# Modification records:
────────────────────────────────────────
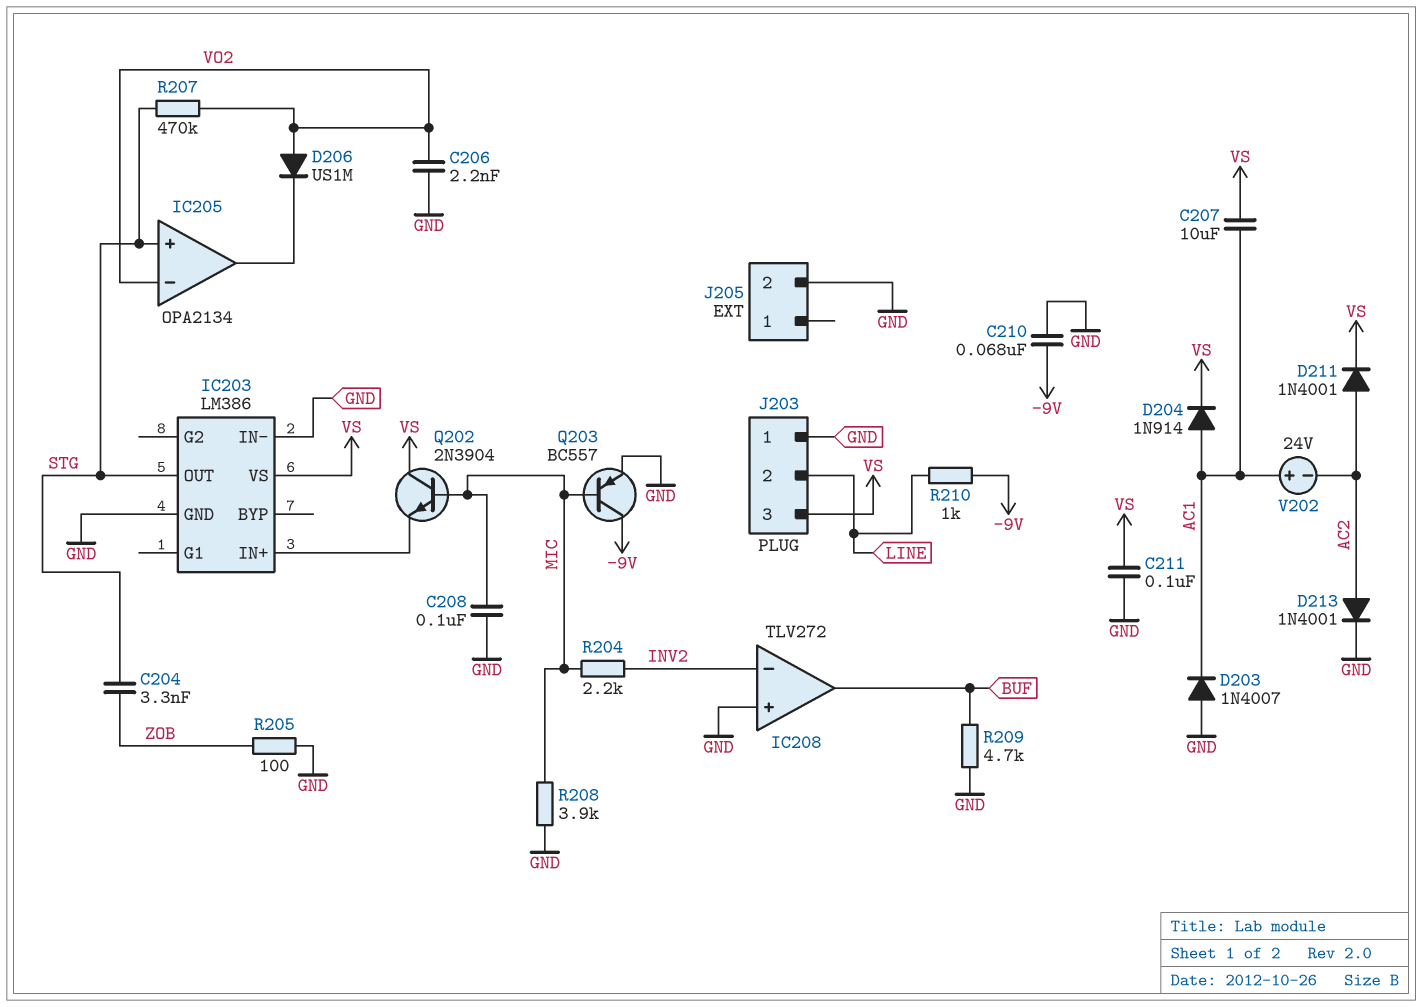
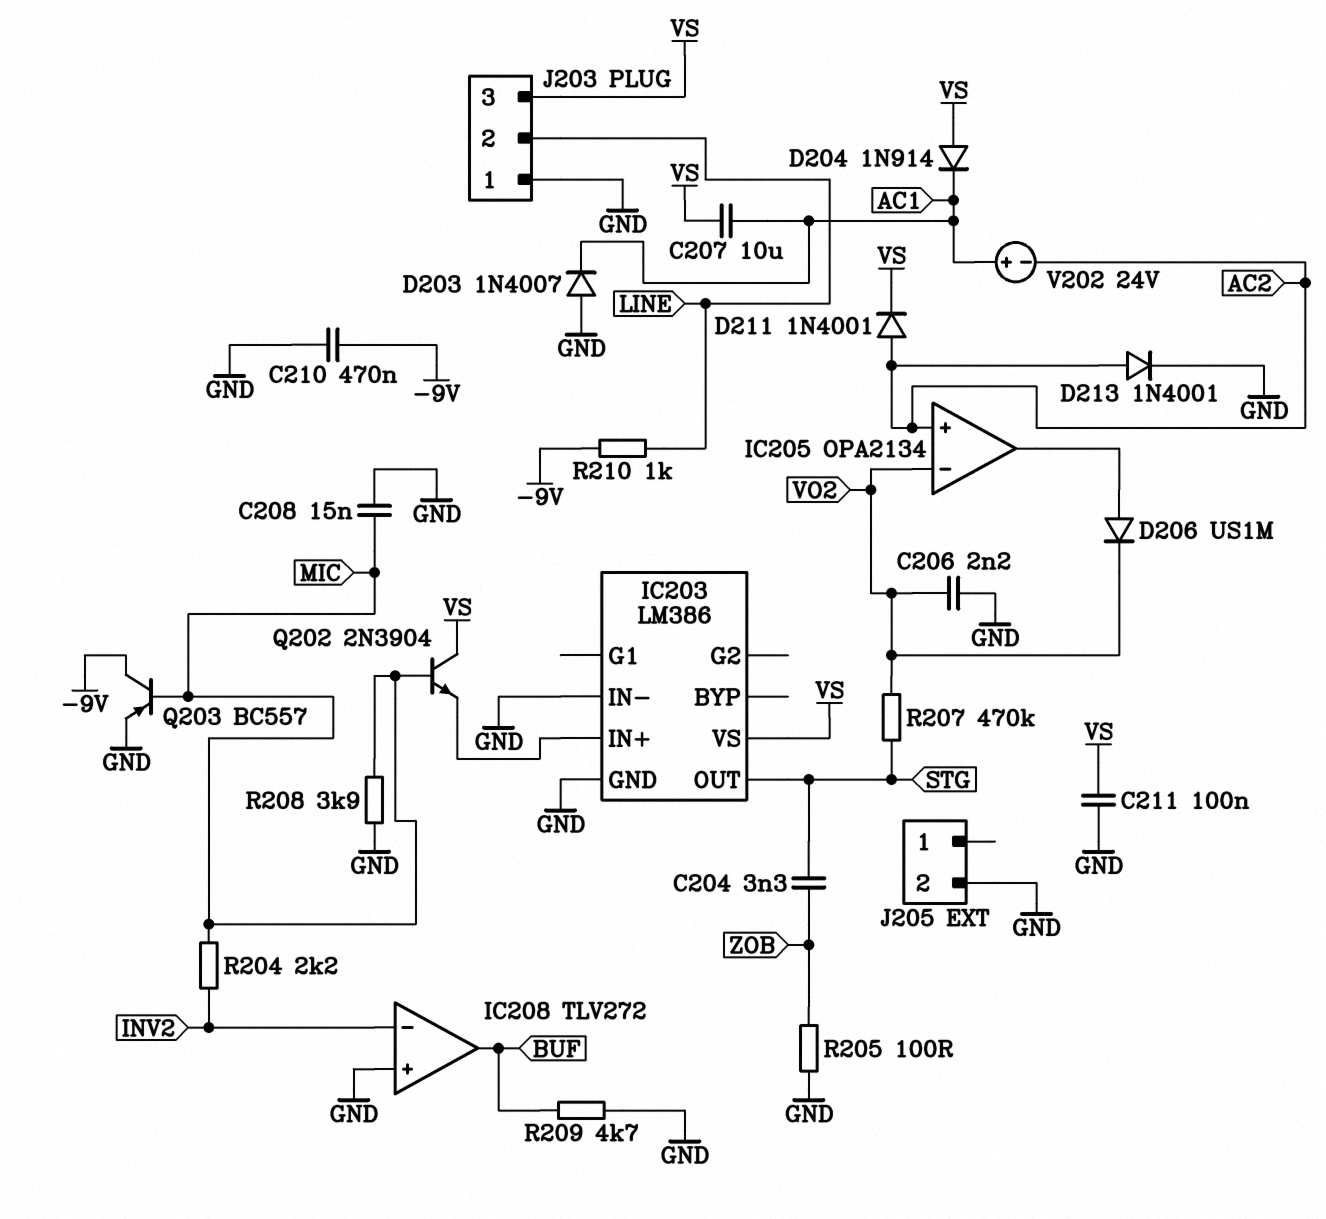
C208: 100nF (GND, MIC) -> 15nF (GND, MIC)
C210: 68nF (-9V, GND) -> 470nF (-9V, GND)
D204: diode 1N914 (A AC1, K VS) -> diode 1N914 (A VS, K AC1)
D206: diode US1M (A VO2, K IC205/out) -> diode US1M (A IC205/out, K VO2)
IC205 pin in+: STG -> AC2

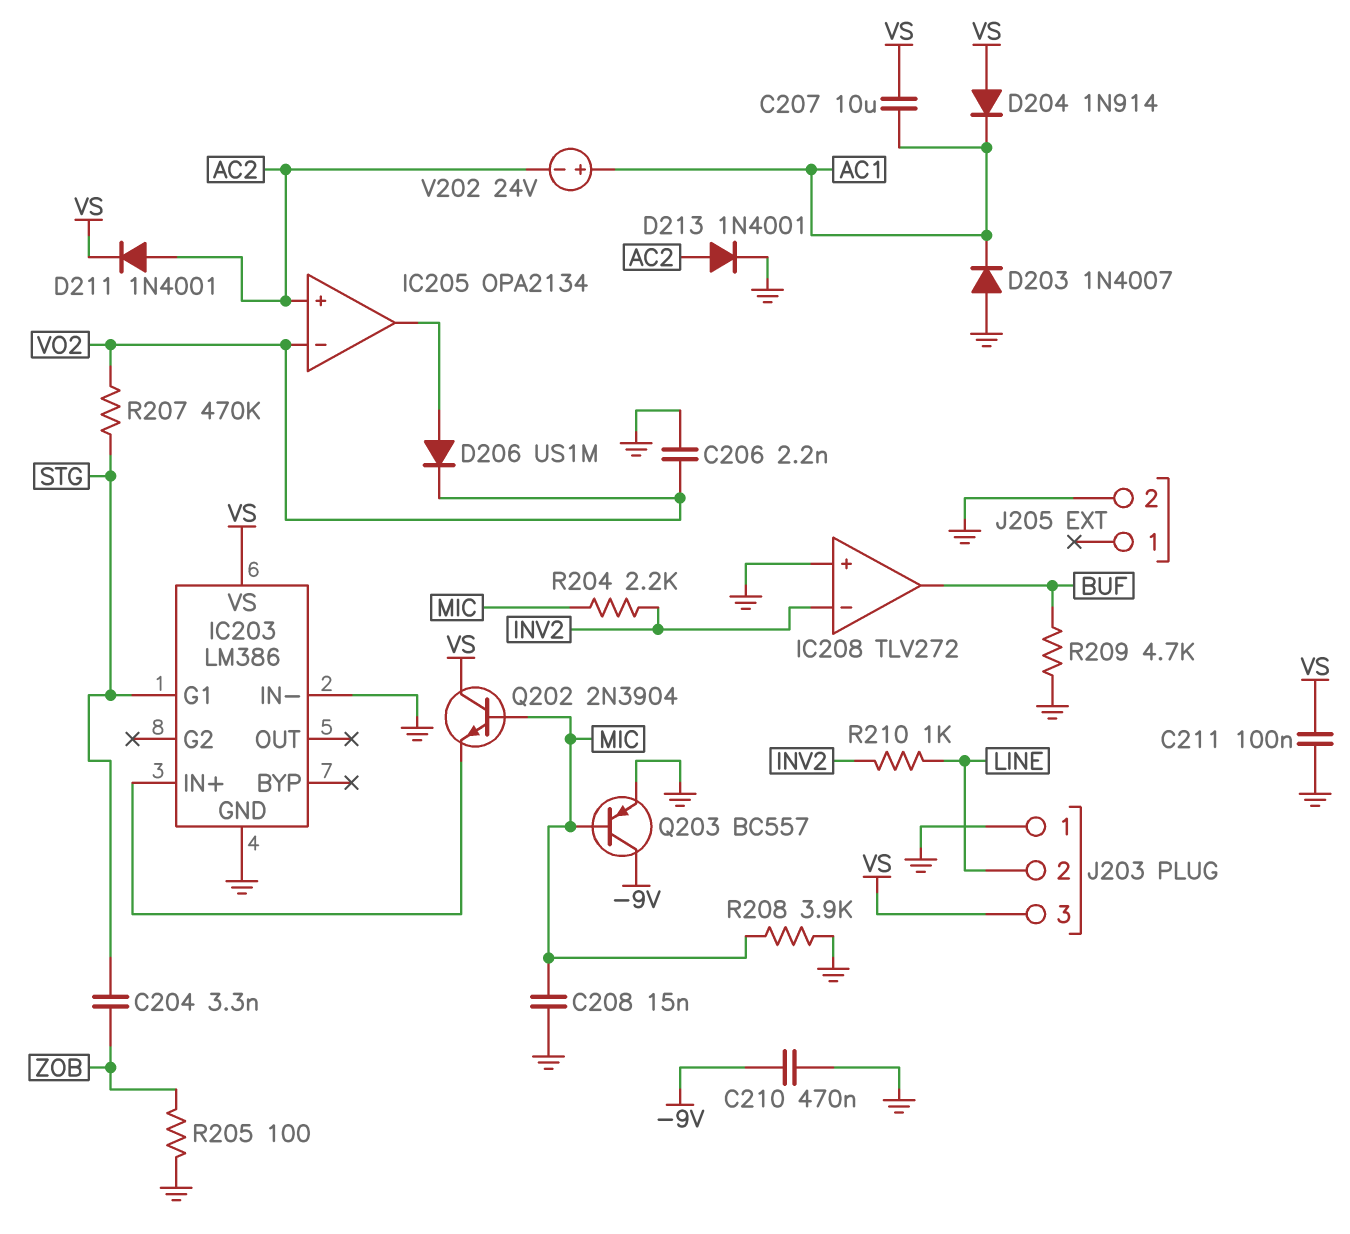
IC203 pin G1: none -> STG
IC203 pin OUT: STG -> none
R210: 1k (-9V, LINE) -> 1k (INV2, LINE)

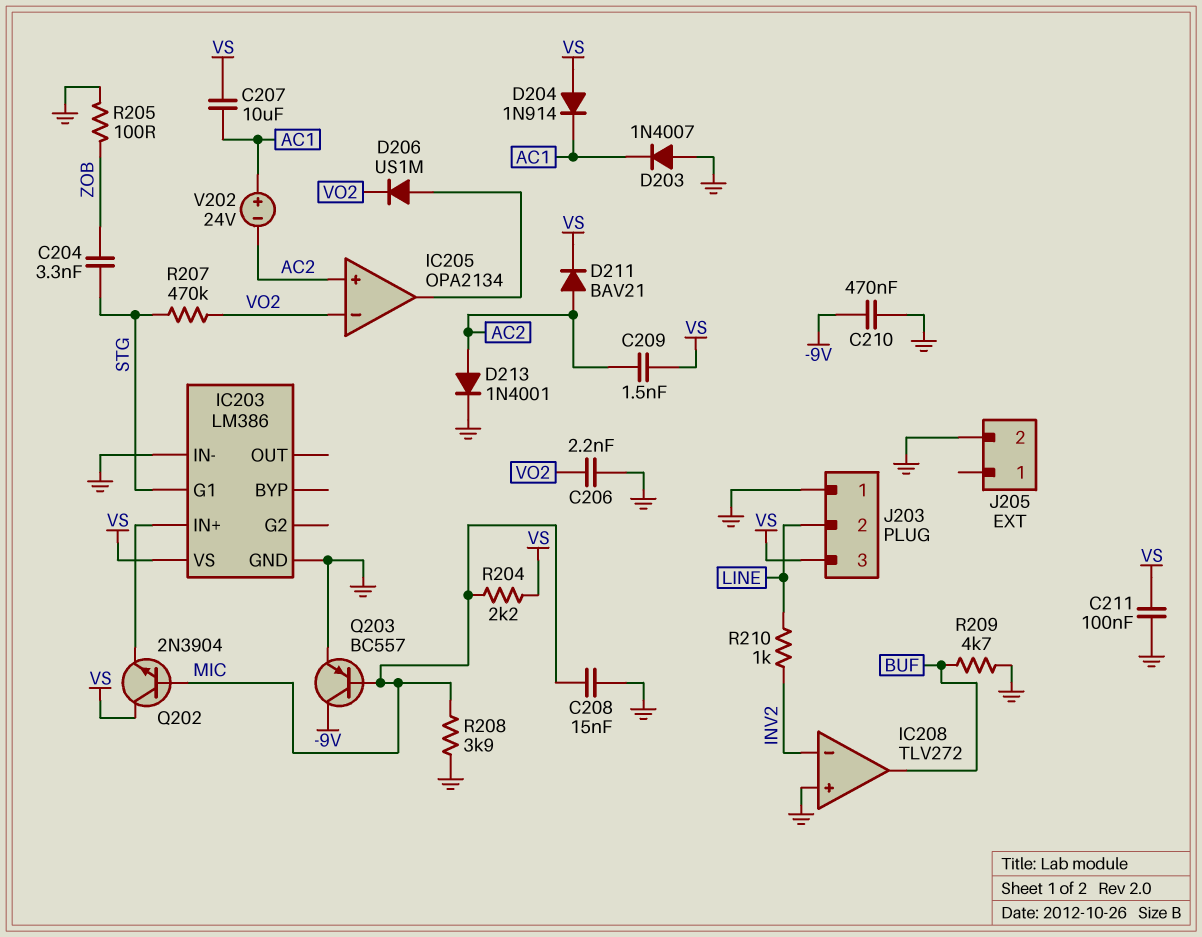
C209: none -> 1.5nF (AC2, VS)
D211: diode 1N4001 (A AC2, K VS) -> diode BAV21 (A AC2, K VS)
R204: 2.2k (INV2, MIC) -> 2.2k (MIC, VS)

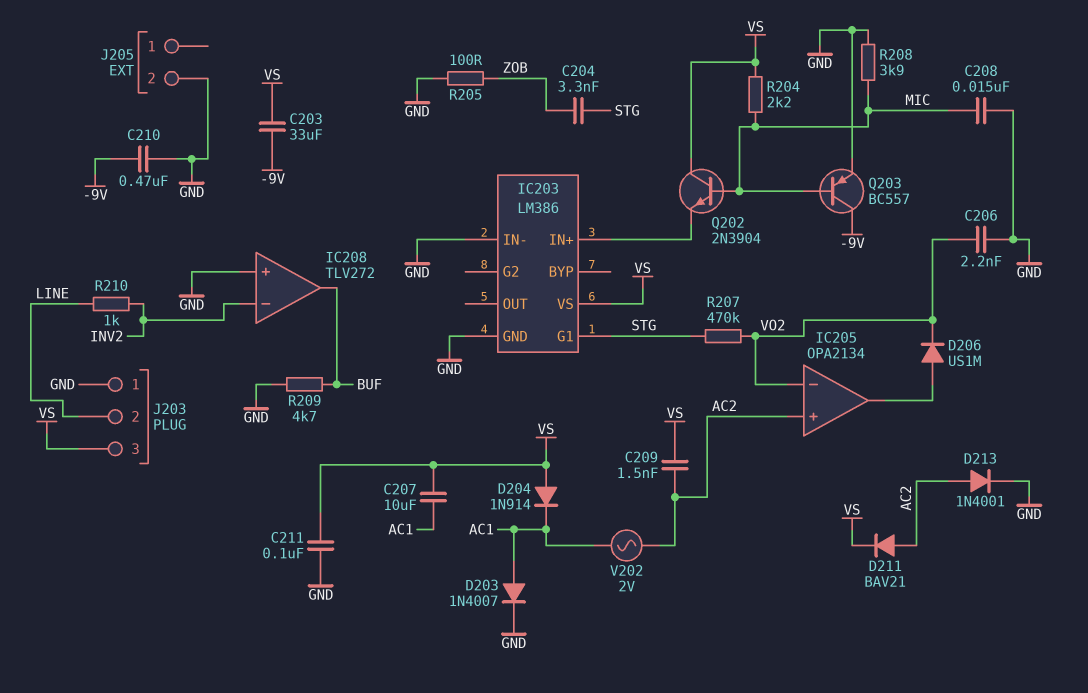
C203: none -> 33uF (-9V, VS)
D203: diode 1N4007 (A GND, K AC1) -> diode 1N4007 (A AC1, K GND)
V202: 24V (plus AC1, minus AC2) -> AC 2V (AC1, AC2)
────────────────────────────────────────
# PROBLEM REQUIREMENTS:
What is needed is a word-for-word transcription of all the entries, with the pictures dropped.

# ANSWER TO THE EXERCISE:
C208: 100nF (GND, MIC) -> 15nF (GND, MIC)
C210: 68nF (-9V, GND) -> 470nF (-9V, GND)
D204: diode 1N914 (A AC1, K VS) -> diode 1N914 (A VS, K AC1)
D206: diode US1M (A VO2, K IC205/out) -> diode US1M (A IC205/out, K VO2)
IC205 pin in+: STG -> AC2

IC203 pin G1: none -> STG
IC203 pin OUT: STG -> none
R210: 1k (-9V, LINE) -> 1k (INV2, LINE)

C209: none -> 1.5nF (AC2, VS)
D211: diode 1N4001 (A AC2, K VS) -> diode BAV21 (A AC2, K VS)
R204: 2.2k (INV2, MIC) -> 2.2k (MIC, VS)

C203: none -> 33uF (-9V, VS)
D203: diode 1N4007 (A GND, K AC1) -> diode 1N4007 (A AC1, K GND)
V202: 24V (plus AC1, minus AC2) -> AC 2V (AC1, AC2)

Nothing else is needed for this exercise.